┌────────

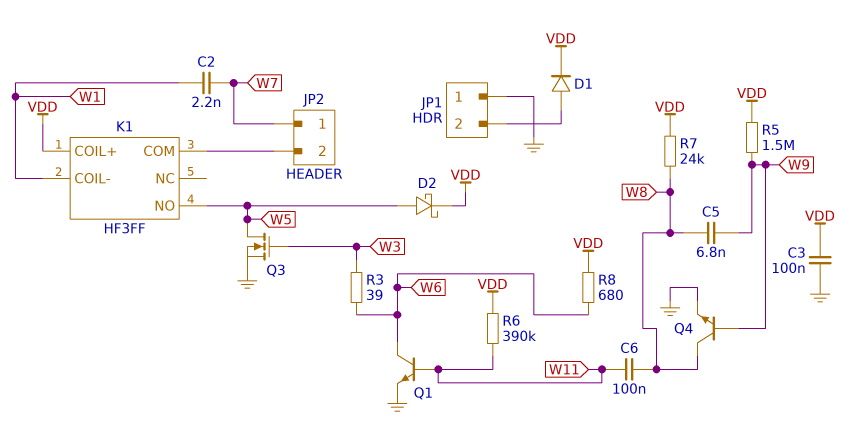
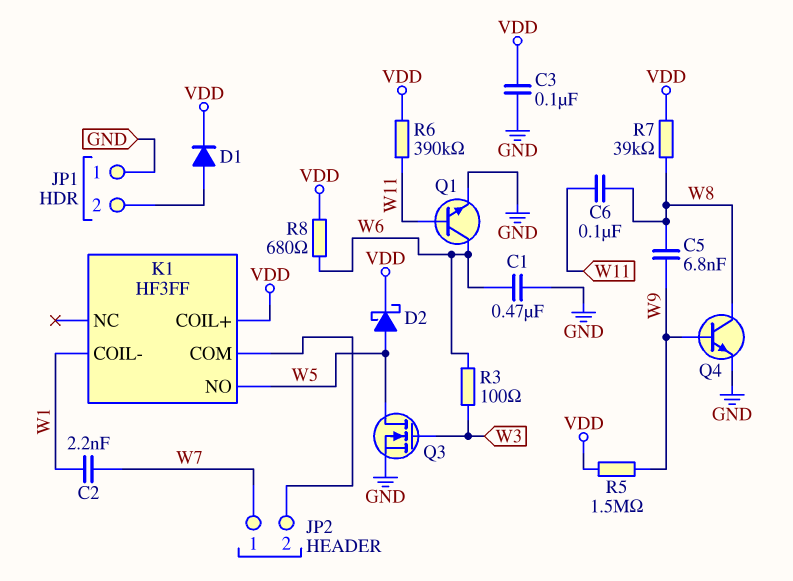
C1: none -> 470nF (GND, W6)
R3: 39 (W3, W6) -> 100 (W3, W6)
R7: 24k (VDD, W8) -> 39k (VDD, W8)

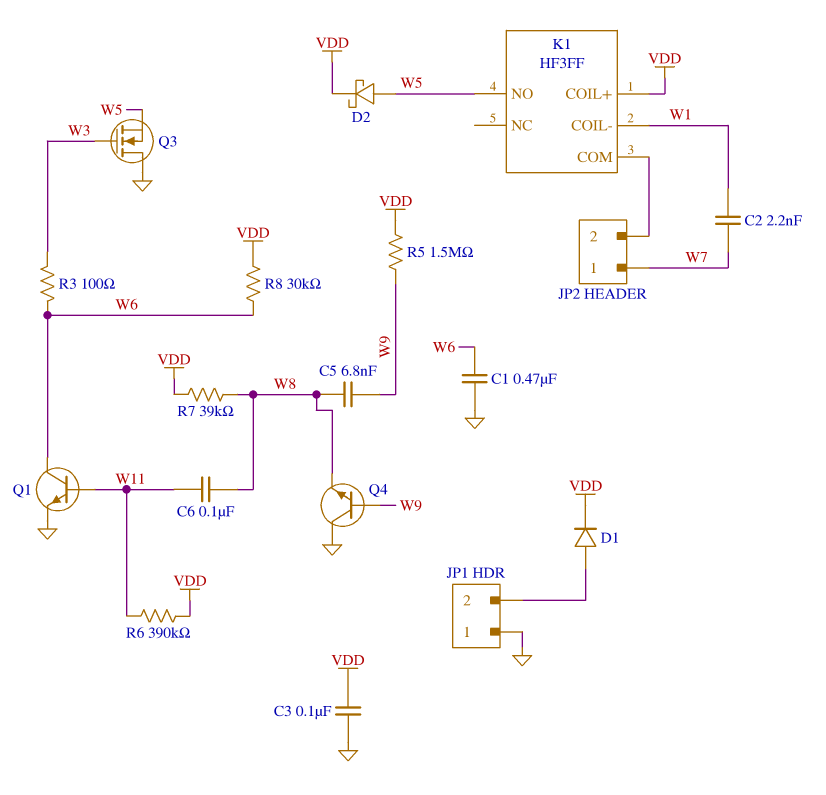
Q3: NMOS (G W3, D W5, S GND) -> NMOS (G W3, D GND, S W5)
Q4: NPN (B W9, C W8, E GND) -> NPN (B W9, C GND, E W8)
R8: 680 (VDD, W6) -> 30k (VDD, W6)

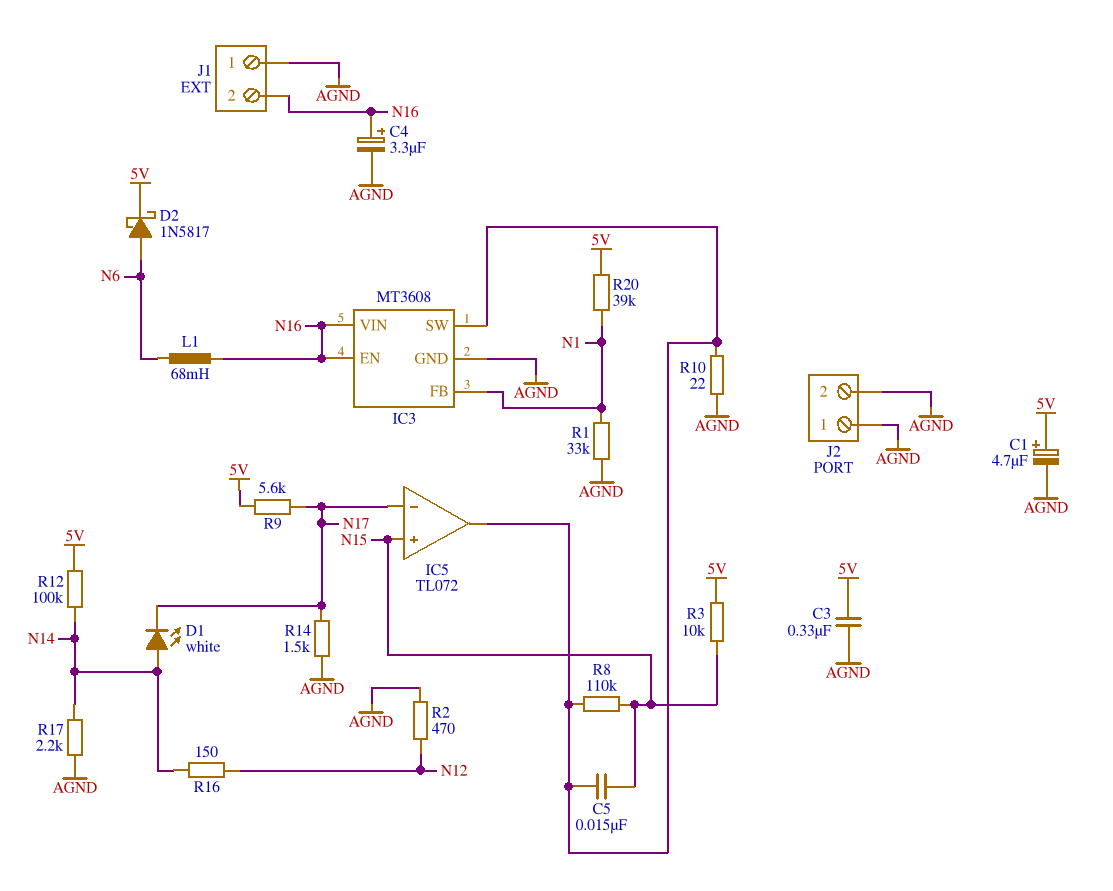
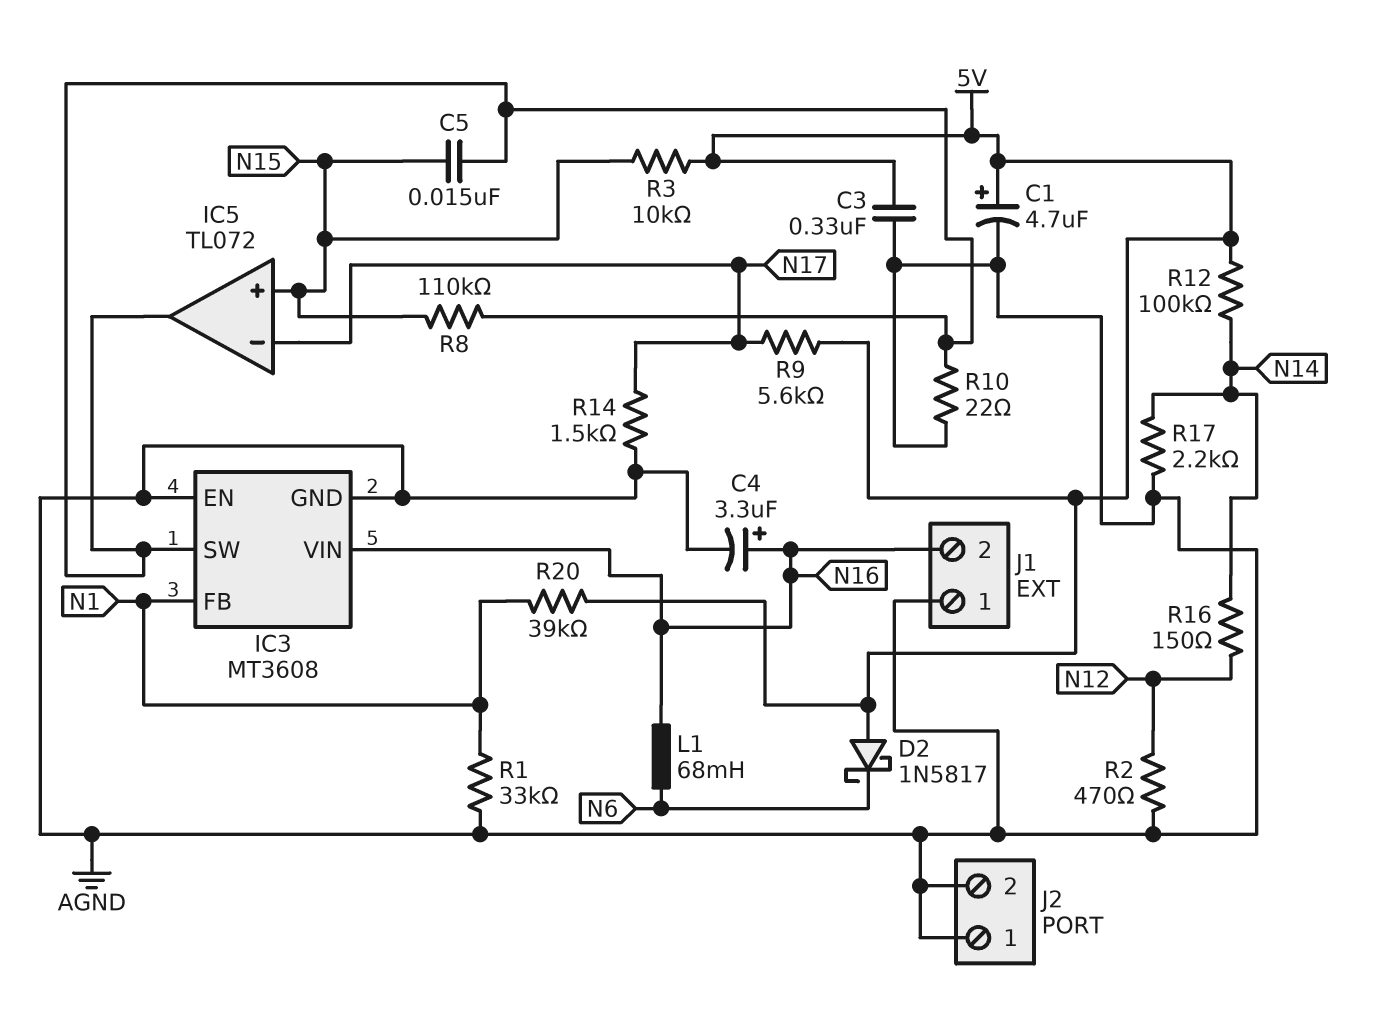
D1: LED white (A N14, K N17) -> none
D2: schottky 1N5817 (A N6, K 5V) -> schottky 1N5817 (A 5V, K N6)
IC3 pin EN: N16 -> AGND

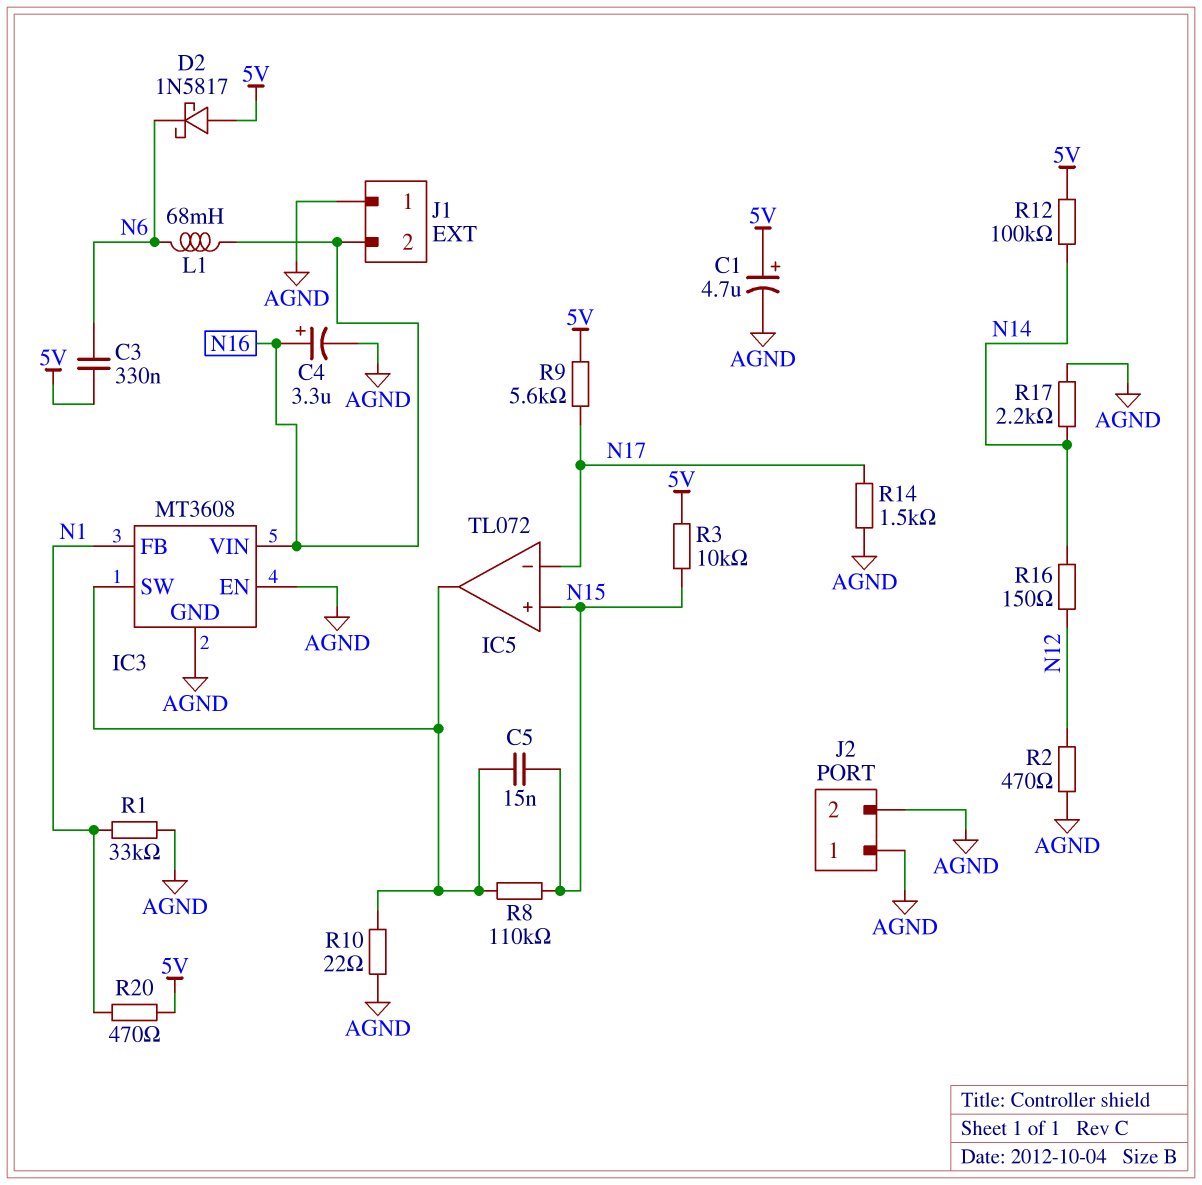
C3: 330nF (5V, AGND) -> 330nF (5V, N6)
R20: 39k (5V, N1) -> 470 (5V, N1)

└────────

Look through the entries above and list every line containing "none".

C1: none -> 470nF (GND, W6)
D1: LED white (A N14, K N17) -> none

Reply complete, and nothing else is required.